Records —
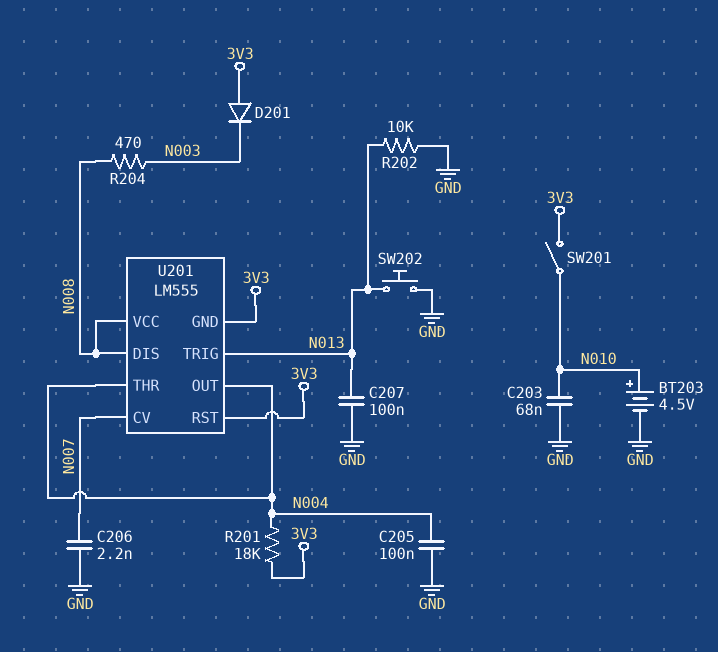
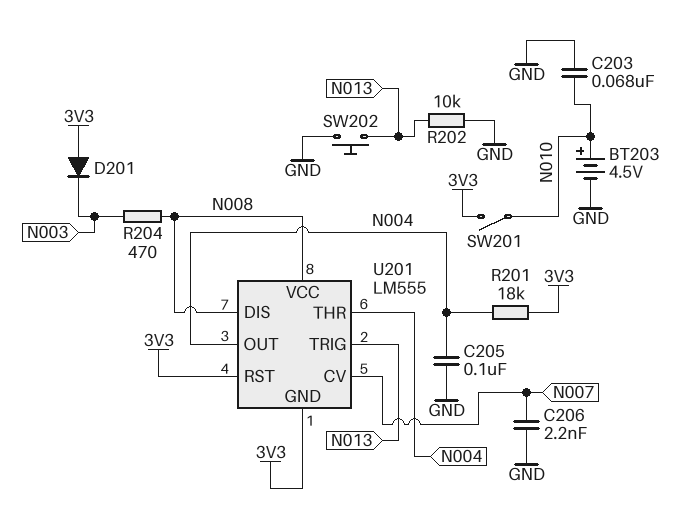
C207: 100nF (GND, N013) -> none

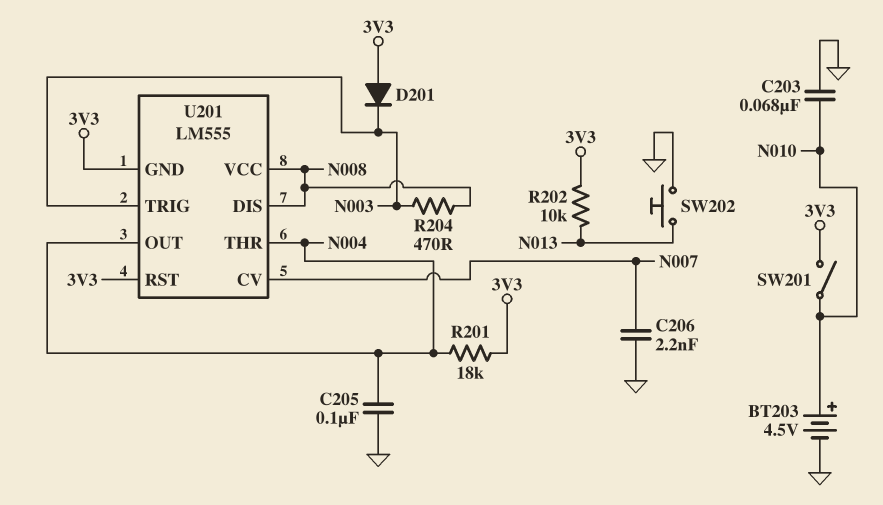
R202: 10k (GND, N013) -> 10k (3V3, N013)
U201 pin TRIG: N013 -> N003

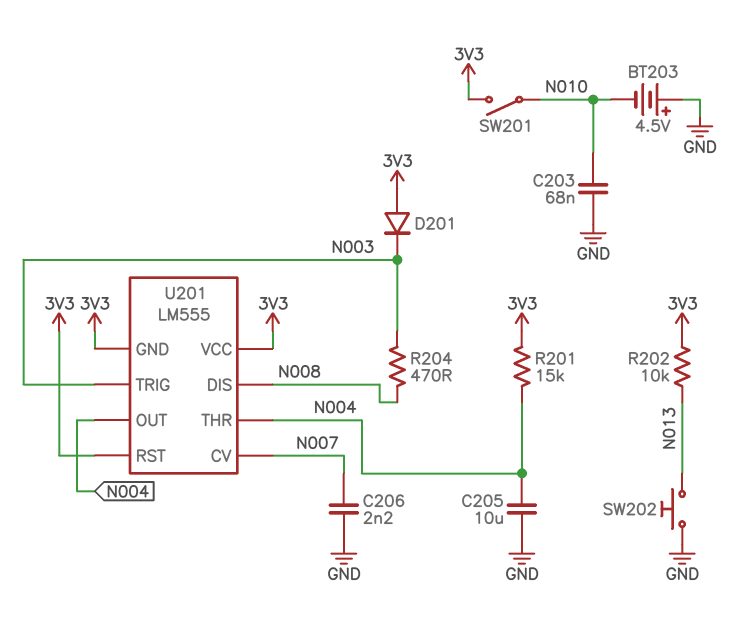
BT203: 4.5V (plus N010, minus GND) -> 4.5V (plus GND, minus N010)
C205: 100nF (GND, N004) -> 10uF (GND, N004)
R201: 18k (3V3, N004) -> 15k (3V3, N004)
U201 pin VCC: N008 -> 3V3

What the task requires — Take the entries above and restate them word for word, minus their images.

Output —
C207: 100nF (GND, N013) -> none

R202: 10k (GND, N013) -> 10k (3V3, N013)
U201 pin TRIG: N013 -> N003

BT203: 4.5V (plus N010, minus GND) -> 4.5V (plus GND, minus N010)
C205: 100nF (GND, N004) -> 10uF (GND, N004)
R201: 18k (3V3, N004) -> 15k (3V3, N004)
U201 pin VCC: N008 -> 3V3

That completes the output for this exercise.